— To do —
Pull each line holding the word "moved" from the data.

Shape position updates:
........
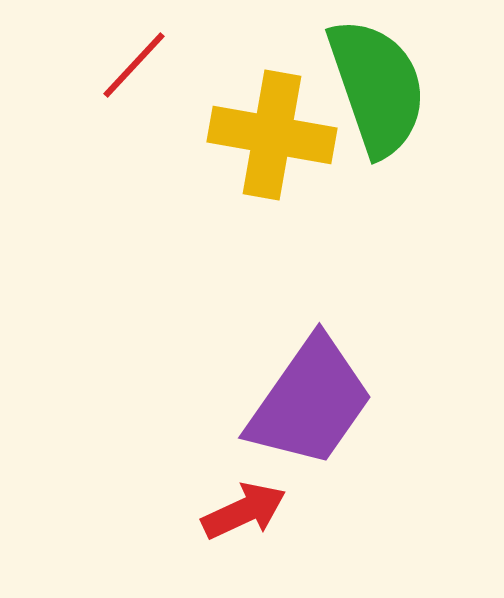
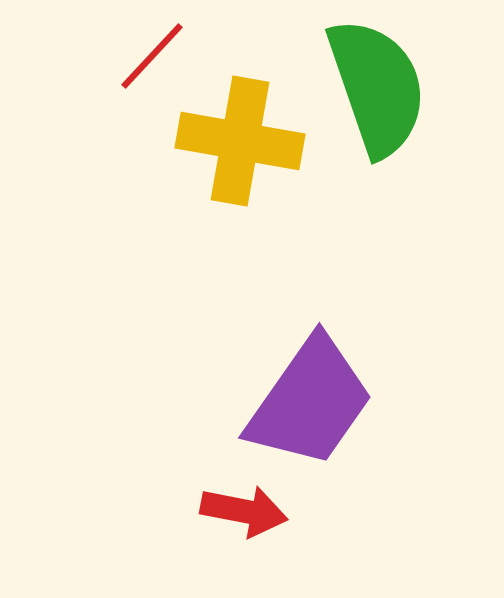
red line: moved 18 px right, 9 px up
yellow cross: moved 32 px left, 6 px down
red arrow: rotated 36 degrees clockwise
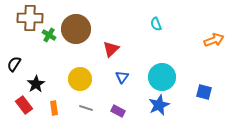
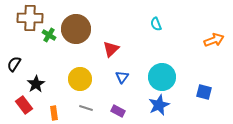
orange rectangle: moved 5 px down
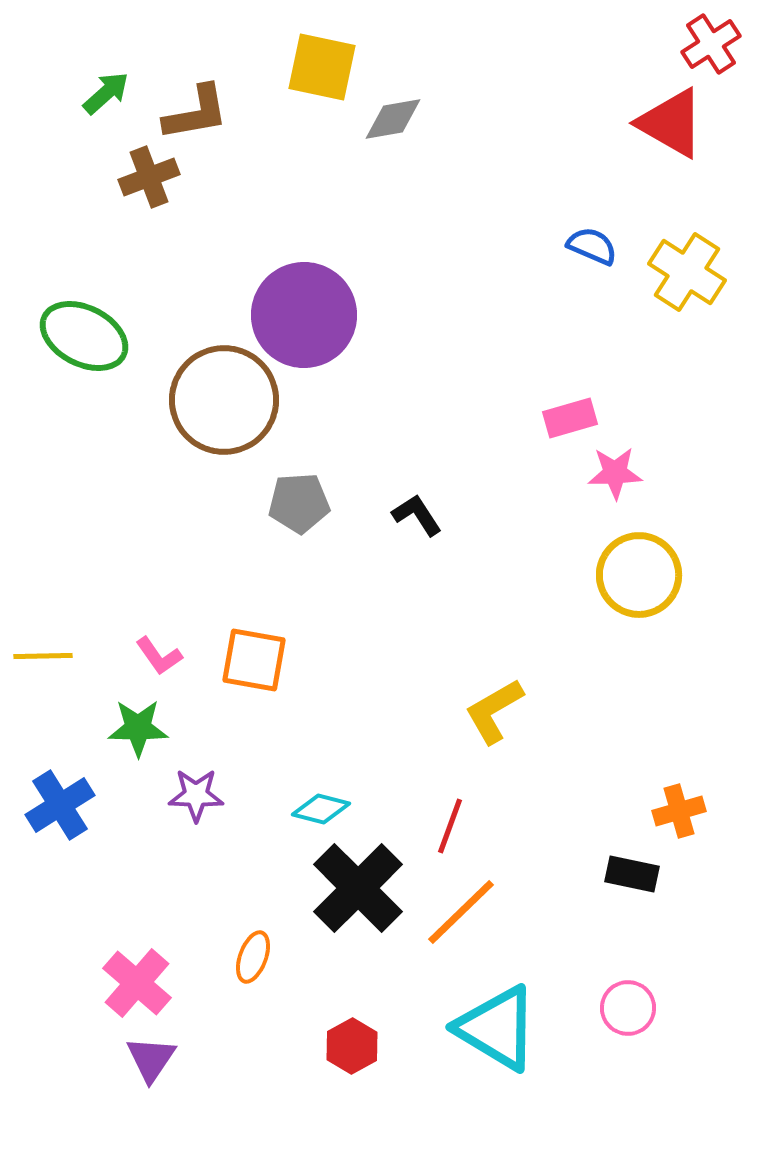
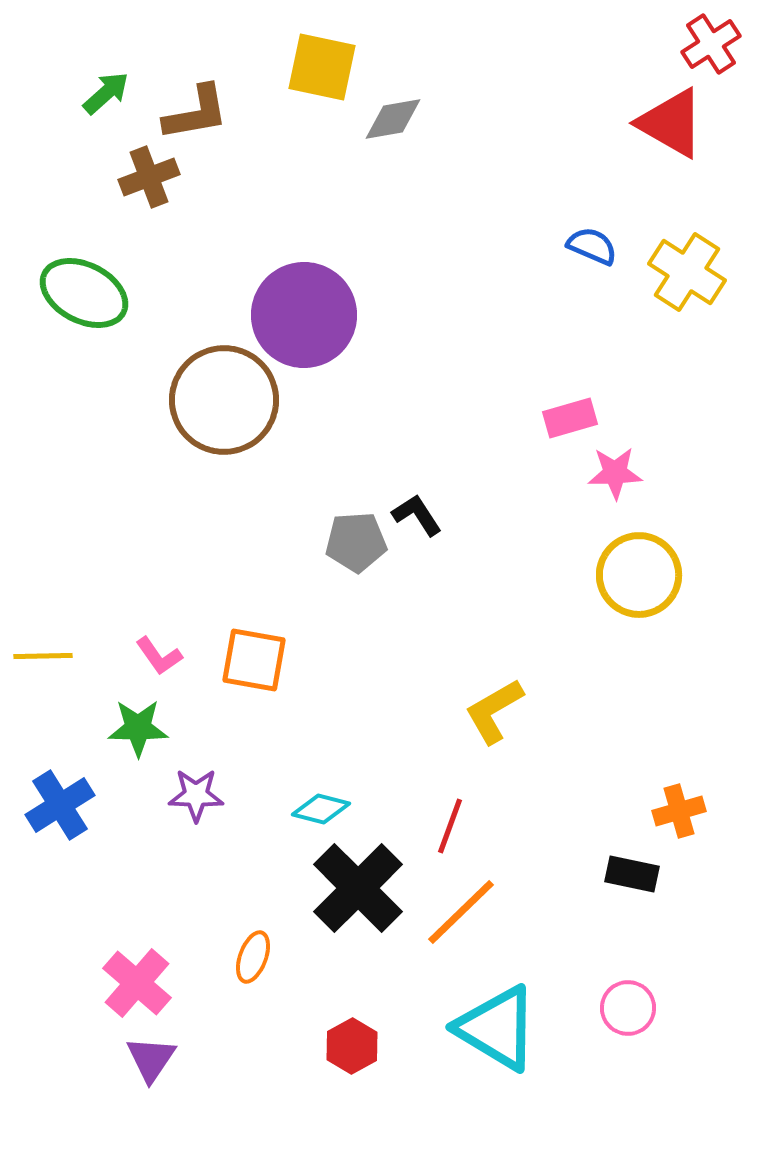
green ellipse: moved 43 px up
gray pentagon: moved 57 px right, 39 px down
........
— Answer section —
red line: moved 18 px right, 9 px up
yellow cross: moved 32 px left, 6 px down
orange rectangle: moved 5 px down
green ellipse: moved 43 px up
gray pentagon: moved 57 px right, 39 px down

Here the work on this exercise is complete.